What the exercise asks:
Omit the pictures, but give back every entry below exactly as written.

Extracted records:
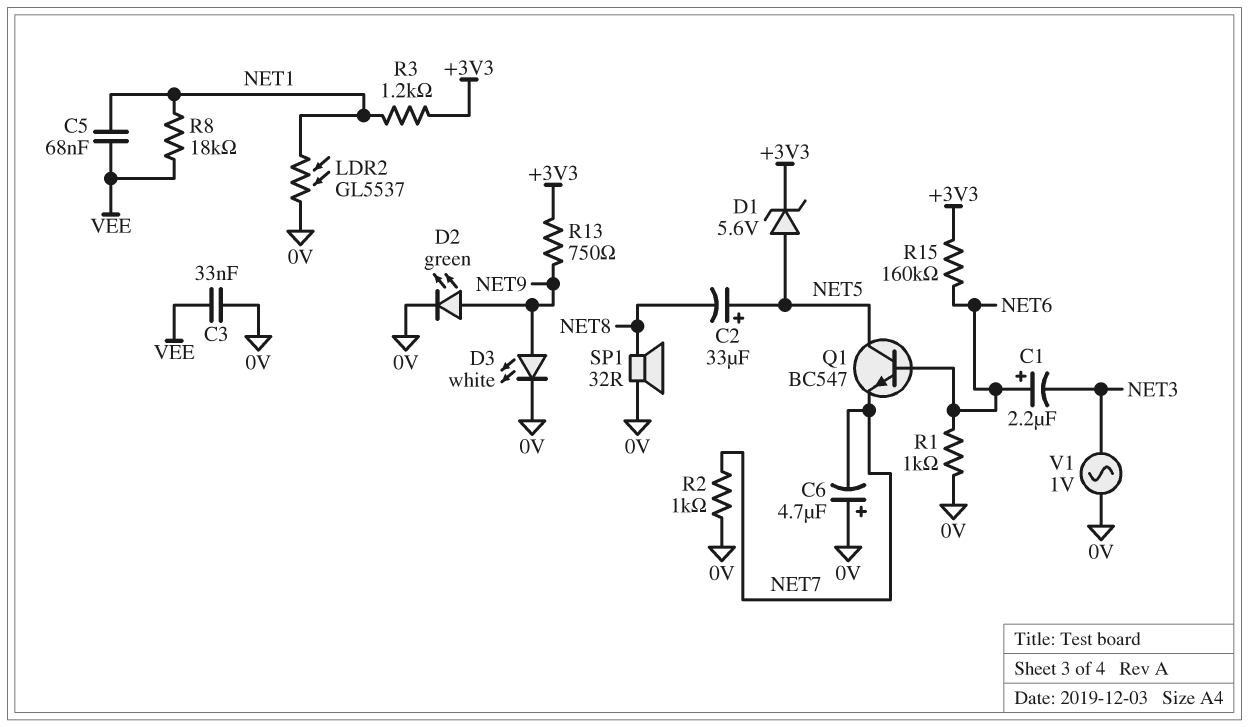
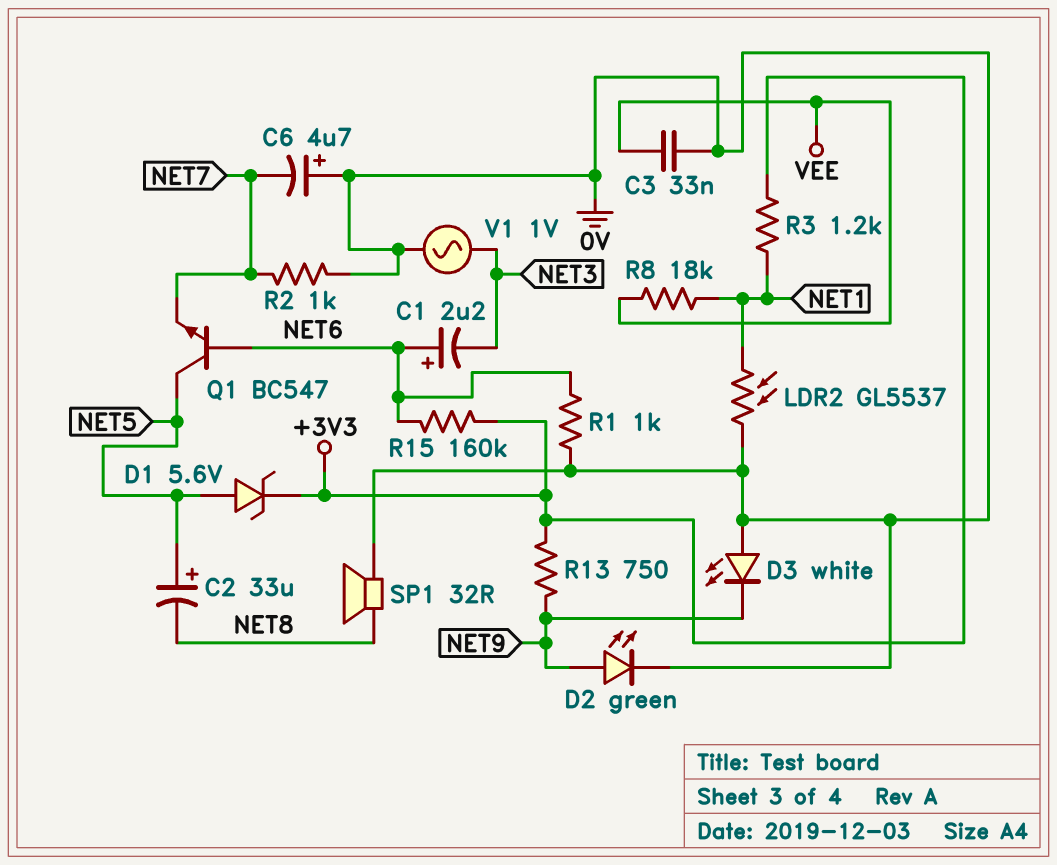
C5: 68nF (NET1, VEE) -> none
D3: LED white (A NET9, K 0V) -> LED white (A 0V, K NET9)

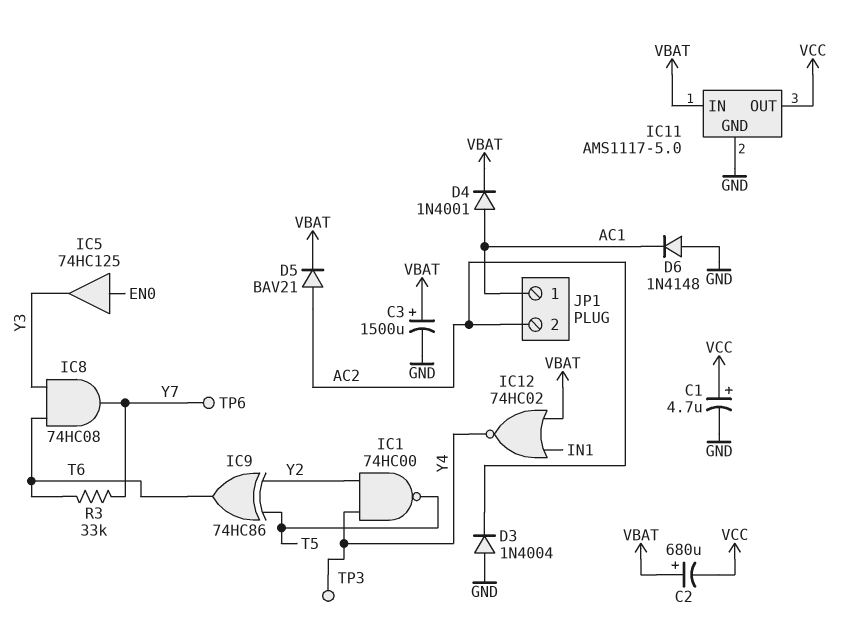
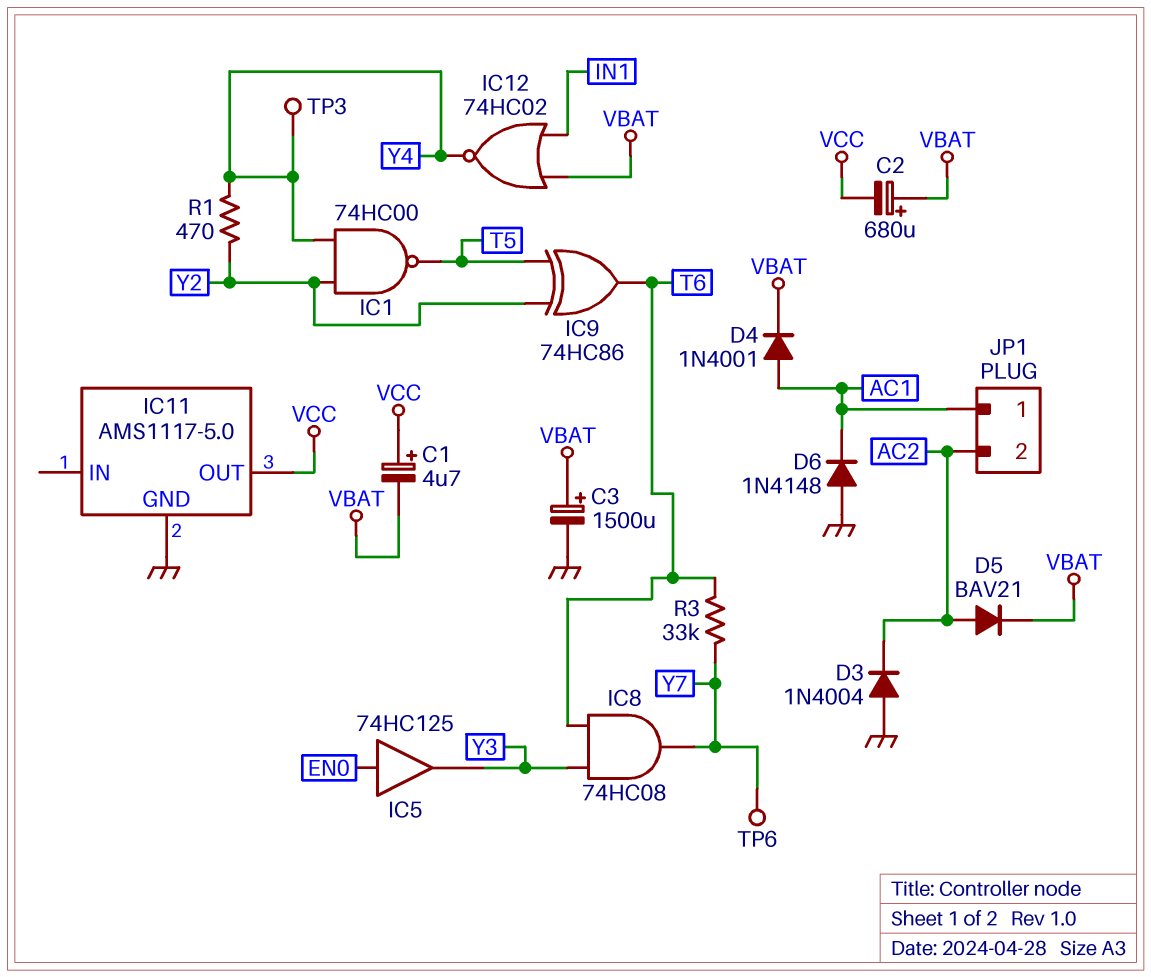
C1: 4.7uF (plus VCC, minus GND) -> 4.7uF (plus VCC, minus VBAT)
IC11 pin IN: VBAT -> none
R1: none -> 470 (Y2, Y4)

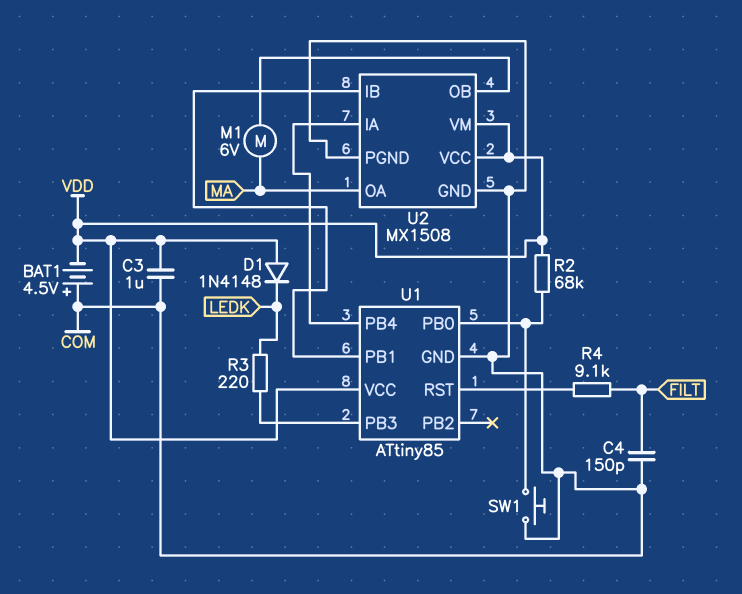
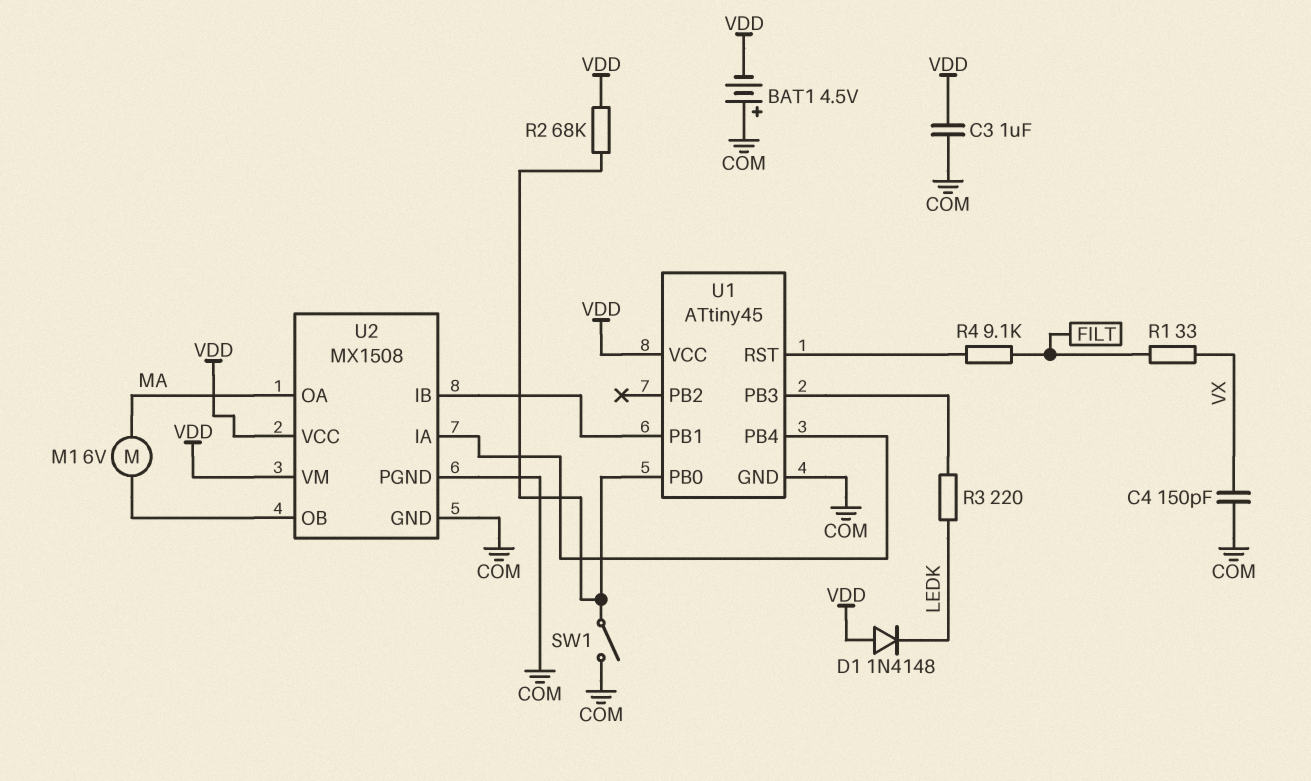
C4: 150pF (COM, FILT) -> 150pF (COM, VX)
R1: none -> 33 (FILT, VX)
SW1: button (COM, U1/PB0) -> switch (COM, U1/PB0)
U1: ATtiny85 -> ATtiny45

Answer space:
C5: 68nF (NET1, VEE) -> none
D3: LED white (A NET9, K 0V) -> LED white (A 0V, K NET9)

C1: 4.7uF (plus VCC, minus GND) -> 4.7uF (plus VCC, minus VBAT)
IC11 pin IN: VBAT -> none
R1: none -> 470 (Y2, Y4)

C4: 150pF (COM, FILT) -> 150pF (COM, VX)
R1: none -> 33 (FILT, VX)
SW1: button (COM, U1/PB0) -> switch (COM, U1/PB0)
U1: ATtiny85 -> ATtiny45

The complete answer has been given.